◆ **Problem requirements**: Return the listing that follows exactly, with no pictures included.

◆ **Dataset excerpt**:

=-=-=-=-=

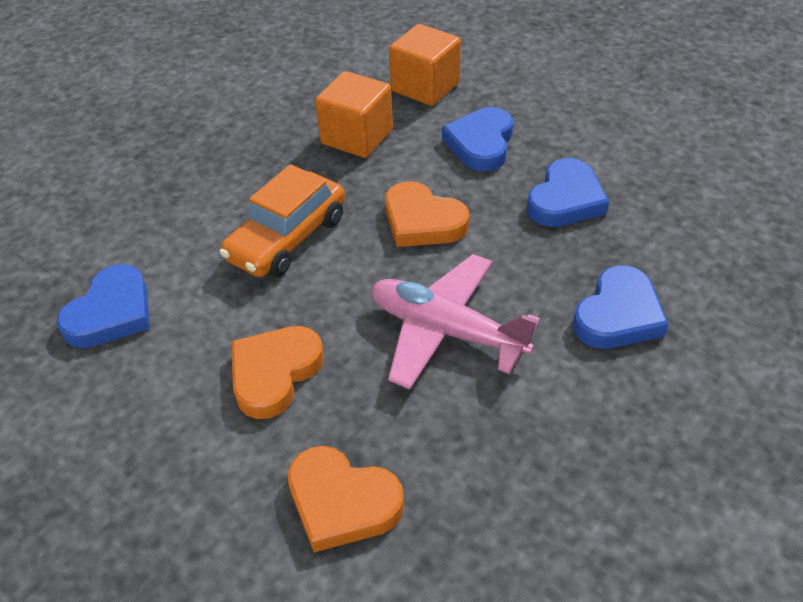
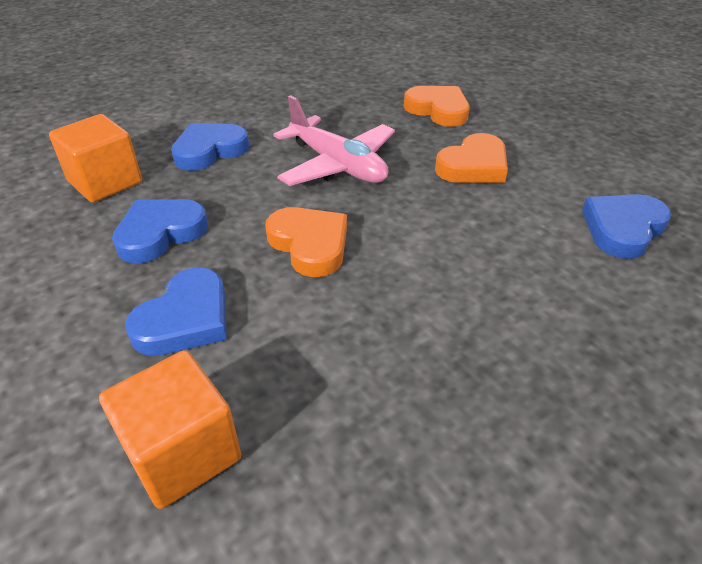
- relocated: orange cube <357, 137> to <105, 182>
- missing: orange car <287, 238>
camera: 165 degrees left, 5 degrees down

=-=-=-=-=

◆ **Result**:
- relocated: orange cube <357, 137> to <105, 182>
- missing: orange car <287, 238>
camera: 165 degrees left, 5 degrees down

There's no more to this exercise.